(Spatial object tracking data)
━━━━━━━━━━━━━━━━━━━━━━━━━━━━━━

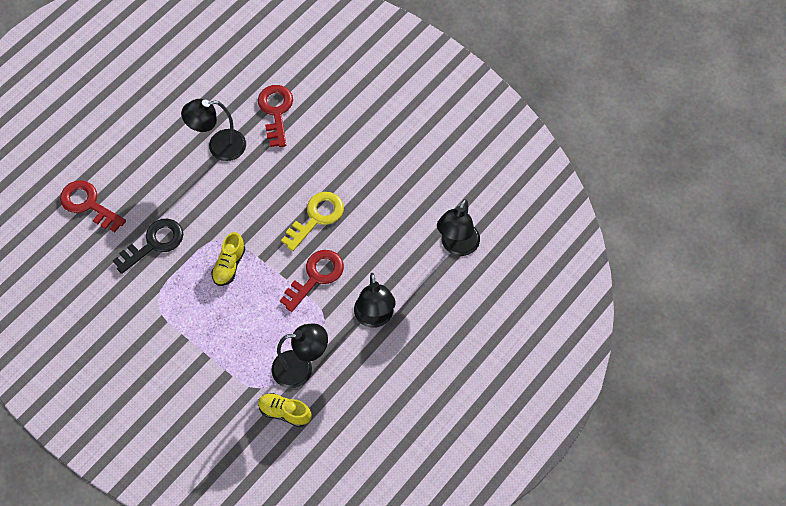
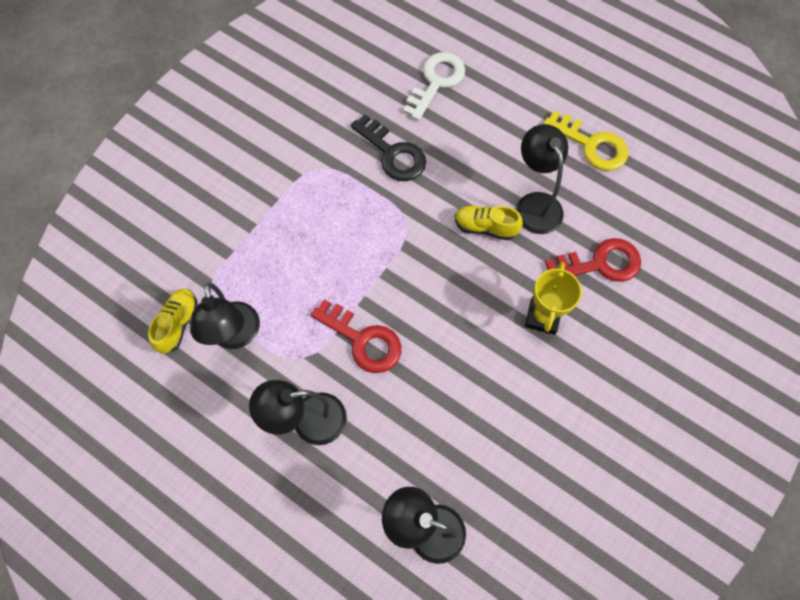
camera: 85 degrees right, 5 degrees up
(88, 204) = (436, 82): red key -> white key
(229, 265) = (371, 237): yellow shoe -> yellow shoe (485, 227)
(313, 154) = (543, 317): none -> yellow trophy
(316, 217) = (449, 331): yellow key -> yellow key (591, 145)

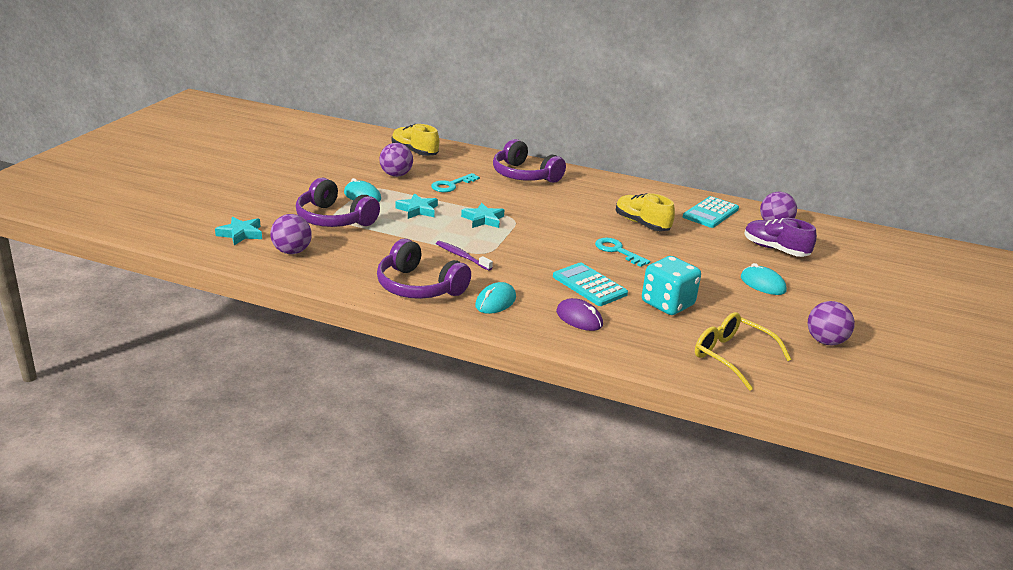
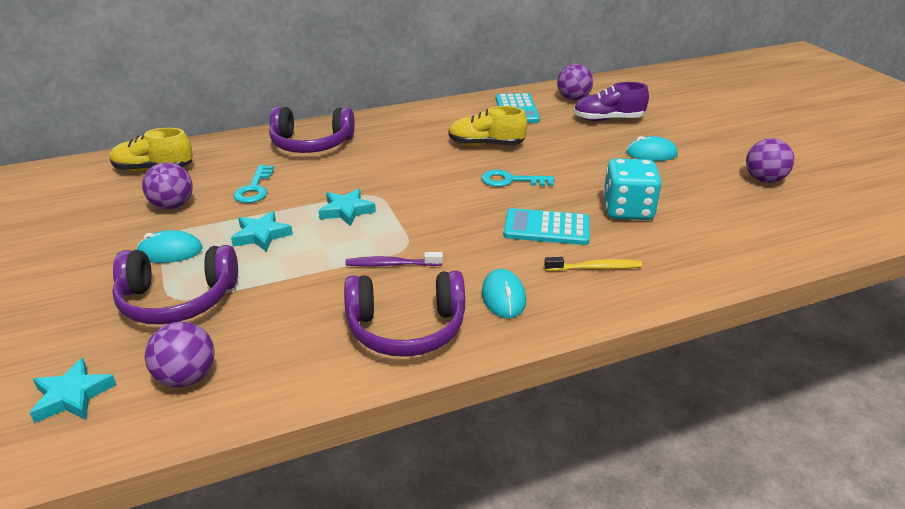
camera: 40 degrees left, 5 degrees up
(579, 318) = (595, 268): purple mouse -> yellow toothbrush
(731, 356) = (744, 231): yellow glasses -> none

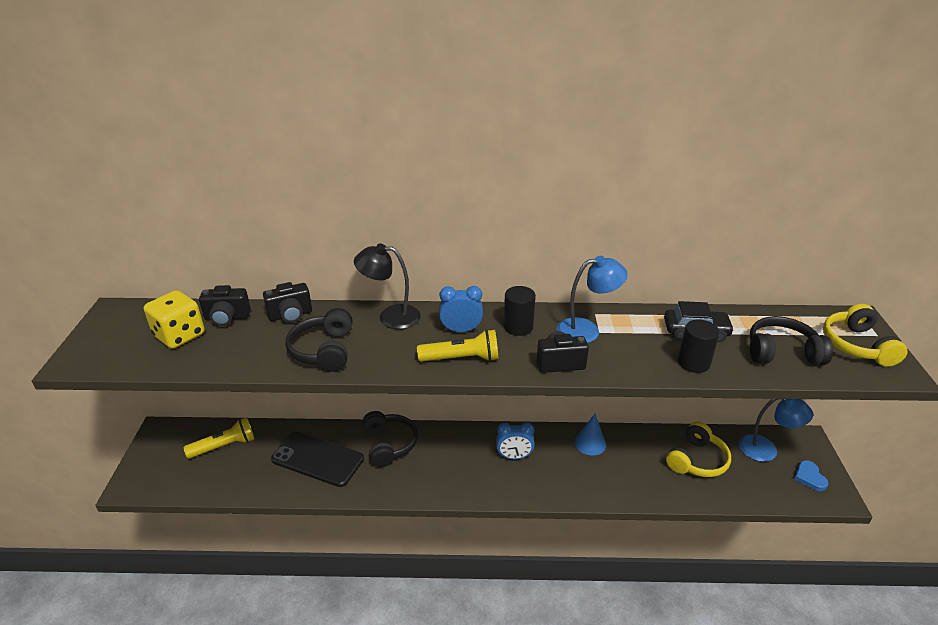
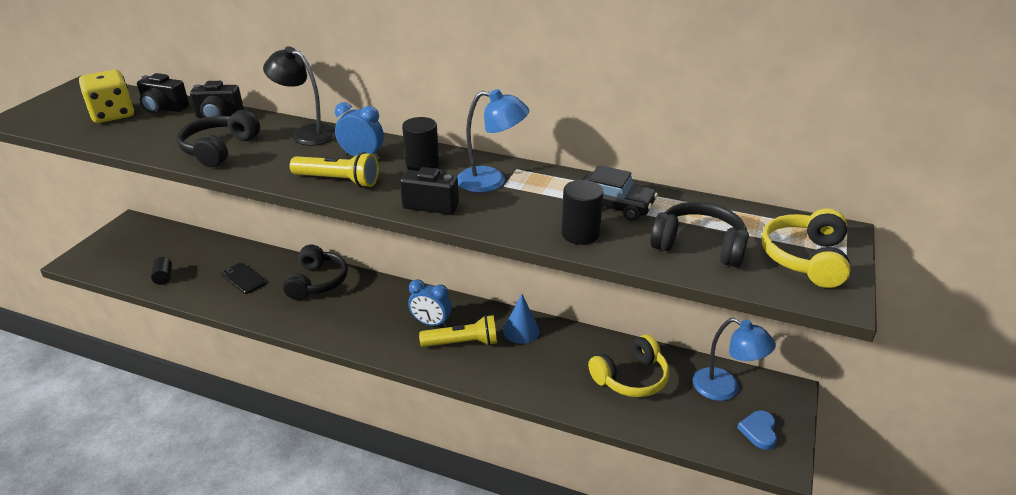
camera: 20 degrees right, 0 degrees up
(224, 446) = (172, 248): yellow flashlight -> yellow flashlight (462, 343)
(237, 479) = (164, 277): none -> black cylinder
(317, 459) = (243, 278): black phone -> black phone, size x0.54

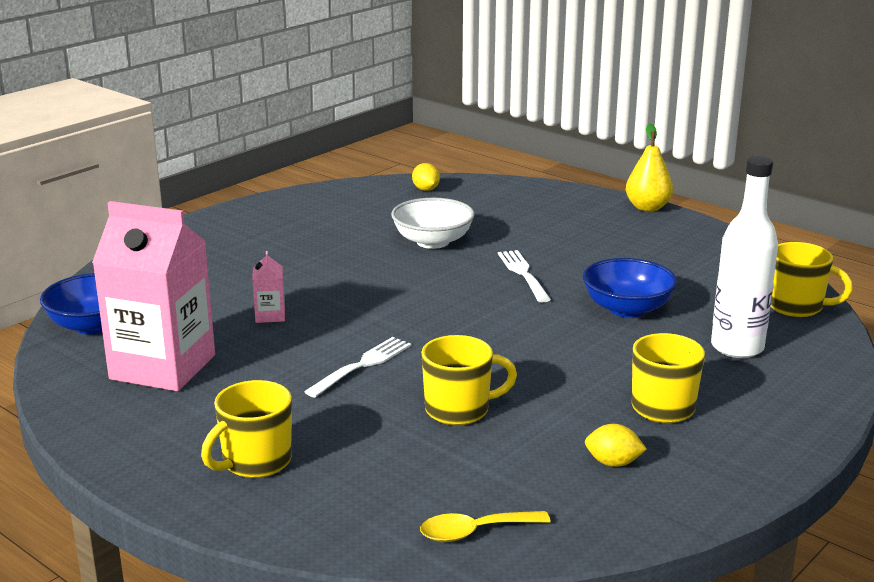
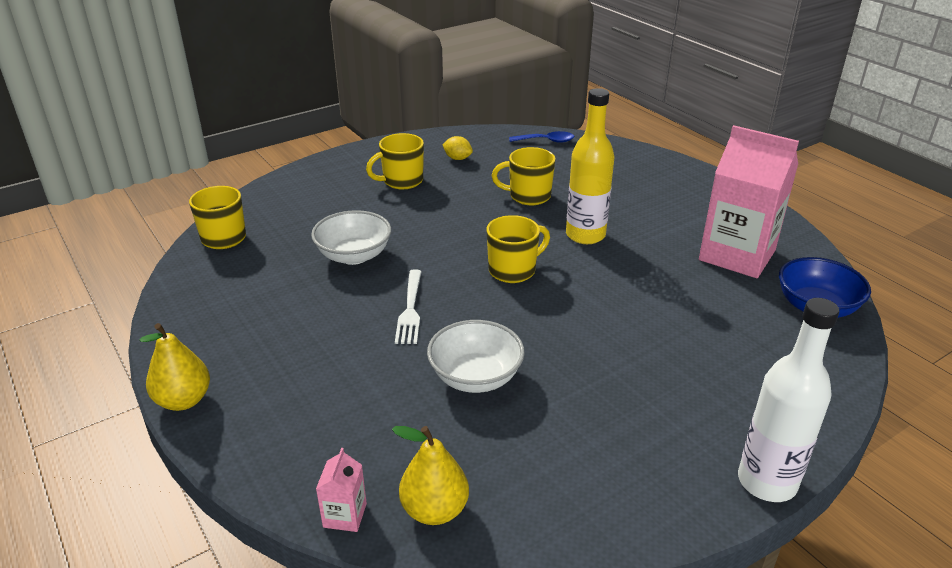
camera: 165 degrees left, 10 degrees up
(255, 462) = (658, 183): yellow mug -> yellow mug (513, 270)
(270, 315) = (657, 294): pink carton -> pink carton (345, 515)
(361, 366) = (585, 235): white fork -> yellow bottle
(426, 189) = (434, 510): yellow lemon -> yellow pear
(474, 532) = (546, 141): yellow spoon -> blue spoon
(627, 309) = (354, 255): blue bowl -> white bowl
(737, 347) = (311, 211): white bottle -> white bottle (767, 482)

━━━━━━━━━━━━━━━━━━━━━━━━━━━━━━

#### What this task involves
Up to and including the last line of the records above, print exactly every line from the one that contains "camera: 165 degrees left, 10 degrees up" onward.

#### Response for this exercise
camera: 165 degrees left, 10 degrees up
(255, 462) = (658, 183): yellow mug -> yellow mug (513, 270)
(270, 315) = (657, 294): pink carton -> pink carton (345, 515)
(361, 366) = (585, 235): white fork -> yellow bottle
(426, 189) = (434, 510): yellow lemon -> yellow pear
(474, 532) = (546, 141): yellow spoon -> blue spoon
(627, 309) = (354, 255): blue bowl -> white bowl
(737, 347) = (311, 211): white bottle -> white bottle (767, 482)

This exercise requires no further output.